EXERCISE BRIEF —
Find the string "none" in the listing and report every line that has it.

[Start of Attachment]

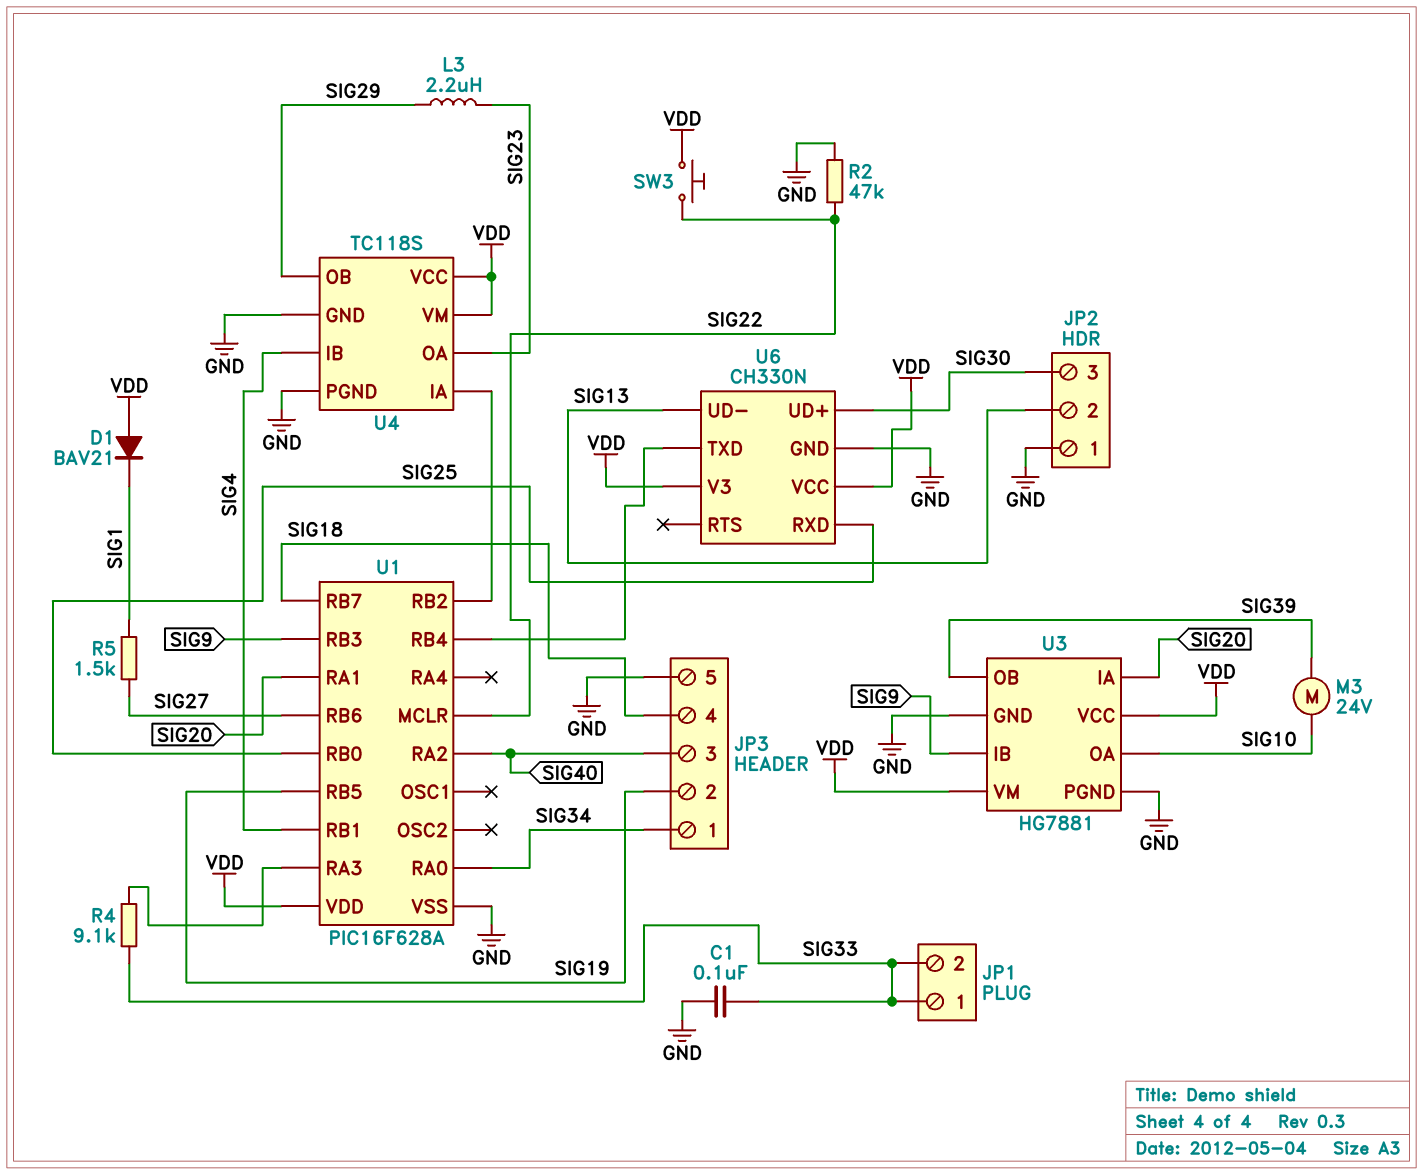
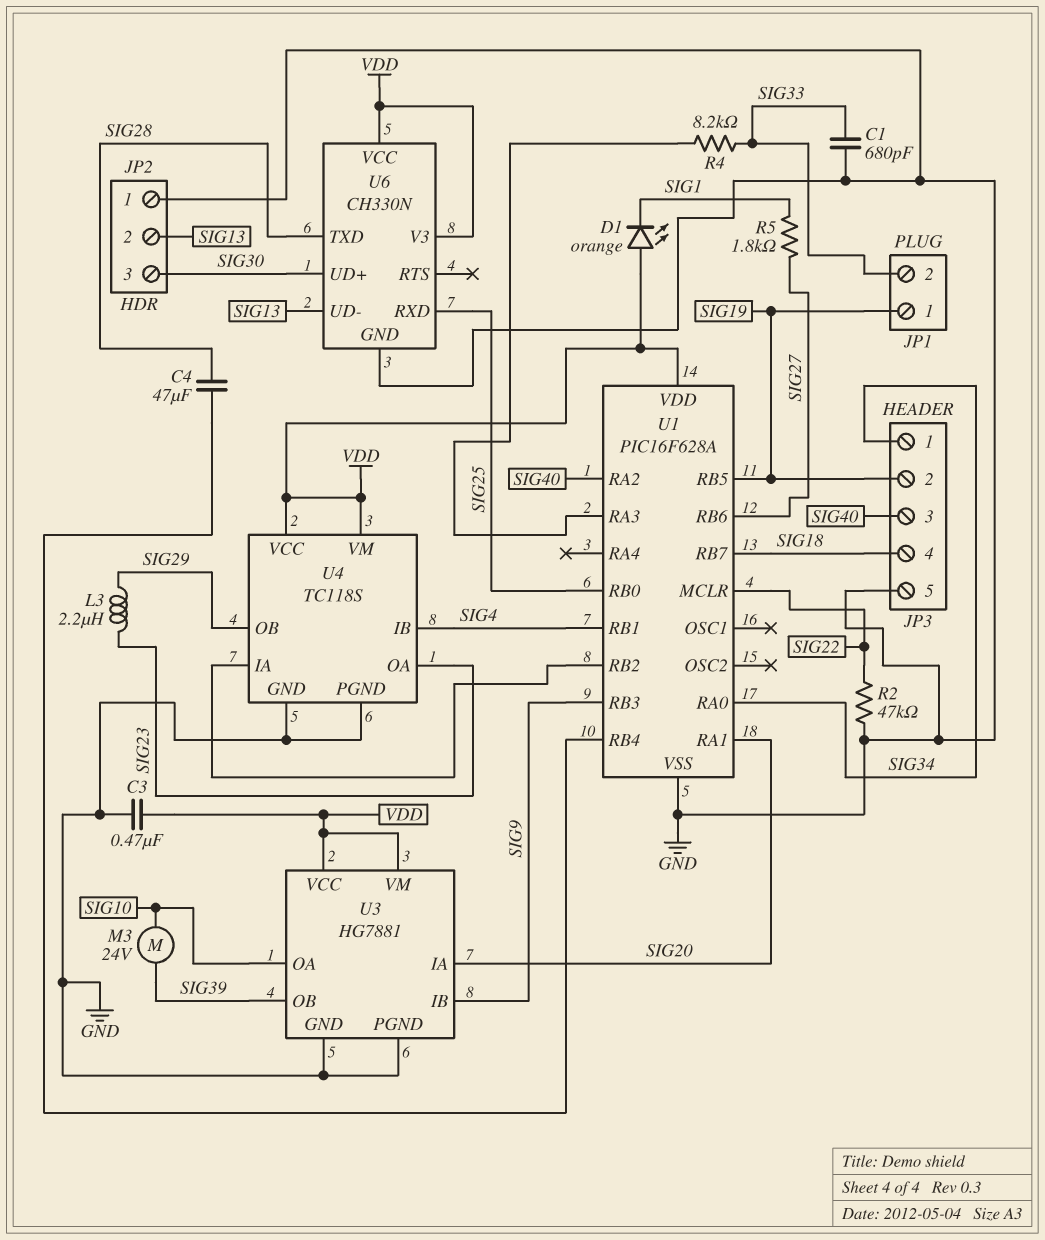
C1: 100nF (GND, SIG33) -> 680pF (GND, SIG33)
C3: none -> 470nF (GND, VDD)
C4: none -> 47uF (SIG28, U1/RB4)
D1: diode BAV21 (A VDD, K SIG1) -> LED orange (A VDD, K SIG1)
JP1 pin 1: SIG33 -> SIG19
R4: 9.1k (SIG33, U1/RA3) -> 8.2k (SIG33, U1/RA3)
R5: 1.5k (SIG1, SIG27) -> 1.8k (SIG1, SIG27)
SW3: button (SIG22, VDD) -> none
U6 pin TXD: U1/RB4 -> SIG28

[End of Attachment]

TASK SOLUTION —
C3: none -> 470nF (GND, VDD)
C4: none -> 47uF (SIG28, U1/RB4)
SW3: button (SIG22, VDD) -> none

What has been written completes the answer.